Go through the material below and tally every line with the string "DGND". Reply with the number only.

Data extracts »
════════════════════
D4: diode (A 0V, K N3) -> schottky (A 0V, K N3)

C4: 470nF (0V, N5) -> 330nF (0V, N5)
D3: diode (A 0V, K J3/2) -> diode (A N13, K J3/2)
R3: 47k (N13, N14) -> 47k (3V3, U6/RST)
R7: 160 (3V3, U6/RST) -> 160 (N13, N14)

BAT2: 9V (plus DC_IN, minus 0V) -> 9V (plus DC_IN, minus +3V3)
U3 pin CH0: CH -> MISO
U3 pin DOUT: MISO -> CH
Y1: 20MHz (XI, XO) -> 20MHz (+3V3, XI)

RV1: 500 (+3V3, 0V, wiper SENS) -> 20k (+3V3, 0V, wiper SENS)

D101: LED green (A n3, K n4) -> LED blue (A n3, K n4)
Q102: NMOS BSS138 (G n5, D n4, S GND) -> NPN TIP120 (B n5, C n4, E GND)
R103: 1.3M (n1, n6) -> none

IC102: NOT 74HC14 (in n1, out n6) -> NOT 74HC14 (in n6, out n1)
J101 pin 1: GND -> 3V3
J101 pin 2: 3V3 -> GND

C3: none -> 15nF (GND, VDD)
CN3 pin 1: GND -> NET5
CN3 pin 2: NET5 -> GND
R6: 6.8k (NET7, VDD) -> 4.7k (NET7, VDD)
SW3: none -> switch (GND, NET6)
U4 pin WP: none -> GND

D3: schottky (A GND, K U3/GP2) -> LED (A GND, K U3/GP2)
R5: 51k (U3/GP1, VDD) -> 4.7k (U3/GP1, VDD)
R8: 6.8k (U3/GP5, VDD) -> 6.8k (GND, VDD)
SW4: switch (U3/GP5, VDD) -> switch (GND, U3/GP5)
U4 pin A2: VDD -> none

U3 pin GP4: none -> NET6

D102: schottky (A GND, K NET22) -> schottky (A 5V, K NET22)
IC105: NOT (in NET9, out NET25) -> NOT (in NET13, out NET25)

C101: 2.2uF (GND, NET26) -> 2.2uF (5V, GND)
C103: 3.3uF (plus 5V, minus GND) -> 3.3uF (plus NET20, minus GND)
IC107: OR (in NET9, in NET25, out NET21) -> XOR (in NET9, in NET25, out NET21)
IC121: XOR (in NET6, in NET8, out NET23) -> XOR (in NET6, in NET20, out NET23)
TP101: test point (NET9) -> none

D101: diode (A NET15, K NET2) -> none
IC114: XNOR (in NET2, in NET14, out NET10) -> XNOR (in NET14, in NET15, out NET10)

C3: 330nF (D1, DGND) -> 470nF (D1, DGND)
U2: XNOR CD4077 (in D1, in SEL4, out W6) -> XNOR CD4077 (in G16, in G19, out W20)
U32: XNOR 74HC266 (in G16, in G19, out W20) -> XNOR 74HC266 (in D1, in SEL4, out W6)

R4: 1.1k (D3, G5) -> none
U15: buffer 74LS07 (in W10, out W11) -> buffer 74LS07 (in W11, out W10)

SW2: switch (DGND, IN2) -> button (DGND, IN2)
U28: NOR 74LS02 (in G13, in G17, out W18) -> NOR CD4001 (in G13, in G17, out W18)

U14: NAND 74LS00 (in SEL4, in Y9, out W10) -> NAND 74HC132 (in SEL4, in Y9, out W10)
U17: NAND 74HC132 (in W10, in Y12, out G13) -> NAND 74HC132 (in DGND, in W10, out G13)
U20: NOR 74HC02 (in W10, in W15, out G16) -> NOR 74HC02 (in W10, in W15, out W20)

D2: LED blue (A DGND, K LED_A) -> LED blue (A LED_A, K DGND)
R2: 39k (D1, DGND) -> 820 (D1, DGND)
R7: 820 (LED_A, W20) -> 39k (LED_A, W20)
════════════════════
Answer area » 5